■ **ASSIGNED TASK**:
Would you reproduce, without any alteration, the lines from the opening line of the entries through the line that has "brown plane [305,169,360,202]" in it?

■ **AVAILABLE DATA**:

- - - -

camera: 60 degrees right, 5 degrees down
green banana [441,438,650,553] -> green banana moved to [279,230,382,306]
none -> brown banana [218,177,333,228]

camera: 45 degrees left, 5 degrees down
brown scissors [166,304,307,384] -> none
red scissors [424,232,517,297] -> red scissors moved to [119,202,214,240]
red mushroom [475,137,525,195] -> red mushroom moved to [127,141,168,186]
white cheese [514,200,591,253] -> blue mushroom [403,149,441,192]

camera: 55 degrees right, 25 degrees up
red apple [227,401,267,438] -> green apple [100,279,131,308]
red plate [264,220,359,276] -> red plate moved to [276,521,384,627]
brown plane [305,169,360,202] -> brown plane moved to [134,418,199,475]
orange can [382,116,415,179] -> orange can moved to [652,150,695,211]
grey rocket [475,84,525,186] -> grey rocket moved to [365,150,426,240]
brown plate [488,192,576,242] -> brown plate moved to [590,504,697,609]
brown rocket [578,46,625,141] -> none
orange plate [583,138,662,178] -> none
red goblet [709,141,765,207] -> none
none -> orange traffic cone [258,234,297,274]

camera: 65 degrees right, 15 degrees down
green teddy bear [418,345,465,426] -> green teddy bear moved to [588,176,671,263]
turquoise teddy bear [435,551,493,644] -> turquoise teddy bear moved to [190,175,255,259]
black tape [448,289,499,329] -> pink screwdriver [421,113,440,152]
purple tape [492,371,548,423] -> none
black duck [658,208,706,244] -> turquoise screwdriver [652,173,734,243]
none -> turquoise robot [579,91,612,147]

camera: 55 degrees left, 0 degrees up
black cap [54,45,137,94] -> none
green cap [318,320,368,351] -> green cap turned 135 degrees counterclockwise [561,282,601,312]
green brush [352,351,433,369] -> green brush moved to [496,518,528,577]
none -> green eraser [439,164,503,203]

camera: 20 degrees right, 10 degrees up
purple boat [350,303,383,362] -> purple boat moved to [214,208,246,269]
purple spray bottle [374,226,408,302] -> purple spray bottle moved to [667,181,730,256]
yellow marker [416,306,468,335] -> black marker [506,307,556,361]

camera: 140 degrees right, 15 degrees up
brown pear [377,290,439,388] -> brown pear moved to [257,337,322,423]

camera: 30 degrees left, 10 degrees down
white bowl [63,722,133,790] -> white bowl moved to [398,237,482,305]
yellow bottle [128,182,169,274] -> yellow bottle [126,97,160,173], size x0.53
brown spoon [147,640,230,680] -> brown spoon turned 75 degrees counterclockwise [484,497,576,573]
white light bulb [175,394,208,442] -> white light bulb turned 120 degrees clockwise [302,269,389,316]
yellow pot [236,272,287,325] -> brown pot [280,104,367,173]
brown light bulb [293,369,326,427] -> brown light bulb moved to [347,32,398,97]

- - - -

■ **RESPONSE TO THE TASK**:
camera: 60 degrees right, 5 degrees down
green banana [441,438,650,553] -> green banana moved to [279,230,382,306]
none -> brown banana [218,177,333,228]

camera: 45 degrees left, 5 degrees down
brown scissors [166,304,307,384] -> none
red scissors [424,232,517,297] -> red scissors moved to [119,202,214,240]
red mushroom [475,137,525,195] -> red mushroom moved to [127,141,168,186]
white cheese [514,200,591,253] -> blue mushroom [403,149,441,192]

camera: 55 degrees right, 25 degrees up
red apple [227,401,267,438] -> green apple [100,279,131,308]
red plate [264,220,359,276] -> red plate moved to [276,521,384,627]
brown plane [305,169,360,202] -> brown plane moved to [134,418,199,475]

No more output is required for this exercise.